Records excerpted from a collection →
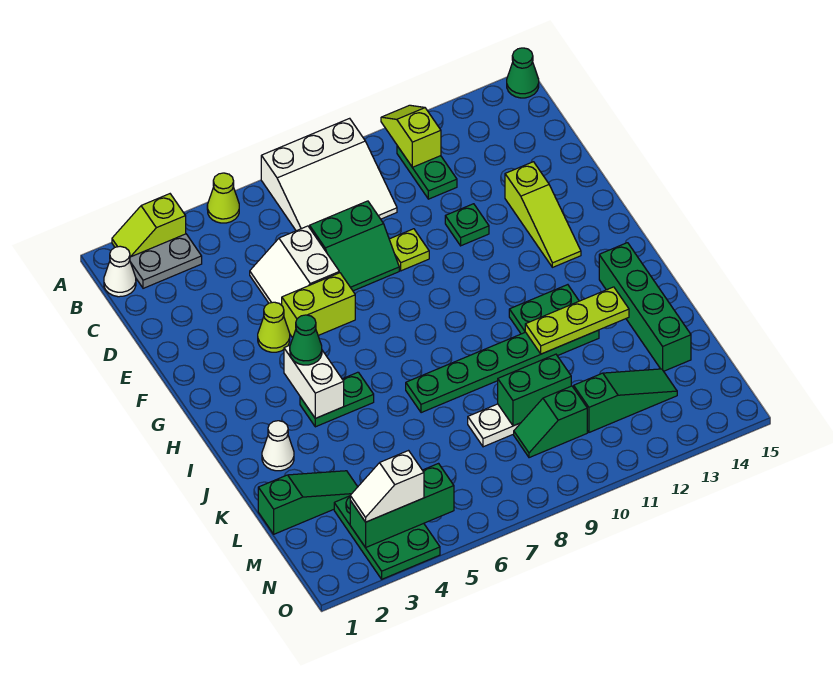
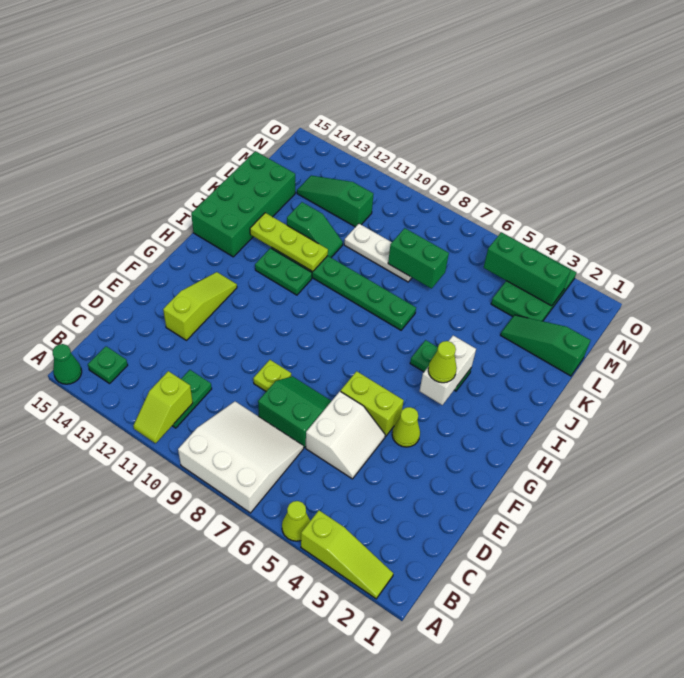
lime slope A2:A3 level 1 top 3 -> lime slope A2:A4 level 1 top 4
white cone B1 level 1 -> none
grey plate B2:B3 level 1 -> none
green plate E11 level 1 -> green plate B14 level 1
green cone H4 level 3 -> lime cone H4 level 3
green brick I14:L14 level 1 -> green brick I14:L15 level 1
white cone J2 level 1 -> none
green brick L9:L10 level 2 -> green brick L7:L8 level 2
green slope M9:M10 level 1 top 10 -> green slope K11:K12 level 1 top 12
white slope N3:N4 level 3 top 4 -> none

Work item → In the records above, find each line that holds the word "slope"; copy all such lines.

Written solution →
lime slope A2:A3 level 1 top 3 -> lime slope A2:A4 level 1 top 4
green slope M9:M10 level 1 top 10 -> green slope K11:K12 level 1 top 12
white slope N3:N4 level 3 top 4 -> none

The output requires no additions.